*** EXTRACTED RECORDS
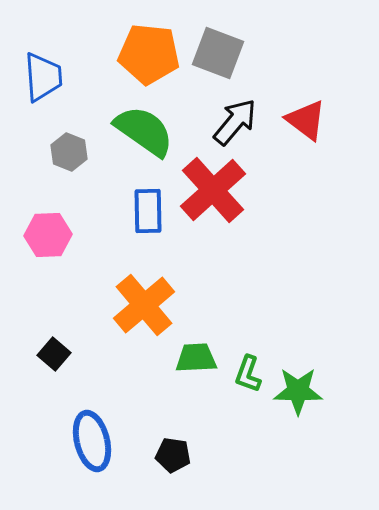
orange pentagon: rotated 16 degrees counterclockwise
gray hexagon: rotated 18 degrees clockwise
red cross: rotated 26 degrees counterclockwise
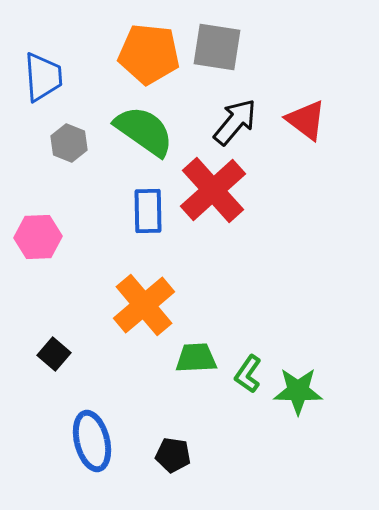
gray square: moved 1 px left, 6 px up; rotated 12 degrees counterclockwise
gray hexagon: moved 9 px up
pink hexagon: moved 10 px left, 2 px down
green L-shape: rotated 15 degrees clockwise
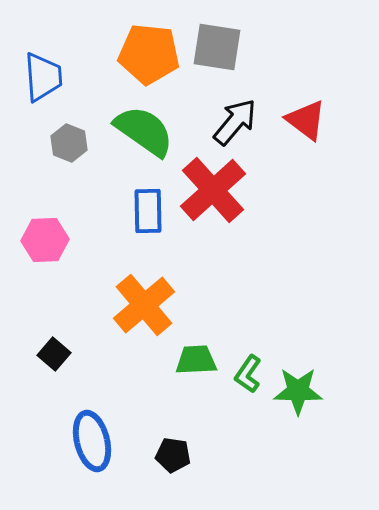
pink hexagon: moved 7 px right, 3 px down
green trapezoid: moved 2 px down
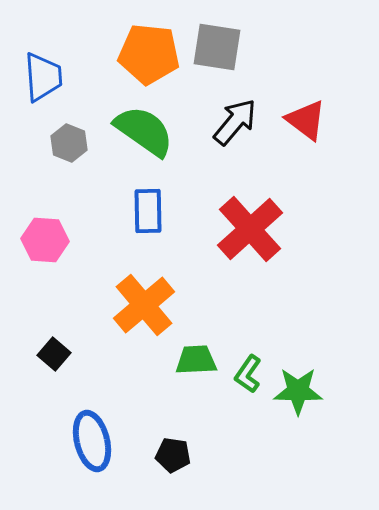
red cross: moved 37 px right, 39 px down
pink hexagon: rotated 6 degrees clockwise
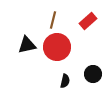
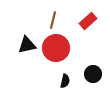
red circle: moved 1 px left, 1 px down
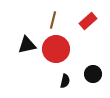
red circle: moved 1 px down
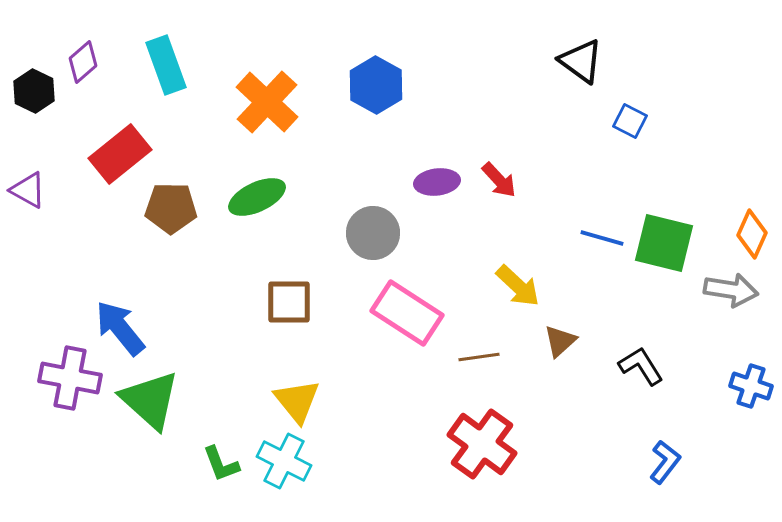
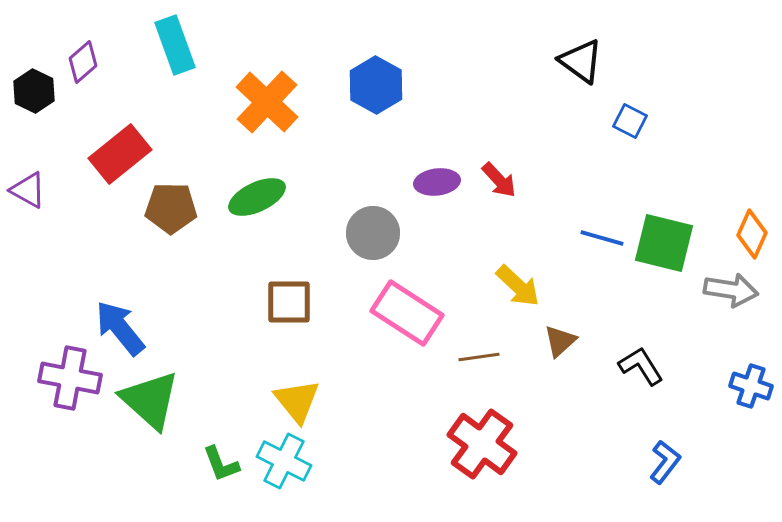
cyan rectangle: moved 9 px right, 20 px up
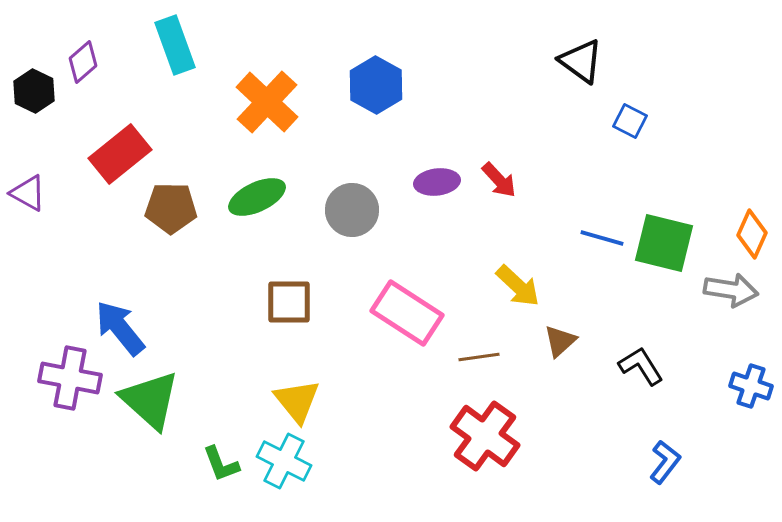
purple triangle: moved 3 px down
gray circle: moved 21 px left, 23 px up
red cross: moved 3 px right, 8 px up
******
### [OBJECTIVE]
Copy word for word the lines from the one containing "purple triangle: moved 3 px down" through the last line above, both included.

### [RESPONSE]
purple triangle: moved 3 px down
gray circle: moved 21 px left, 23 px up
red cross: moved 3 px right, 8 px up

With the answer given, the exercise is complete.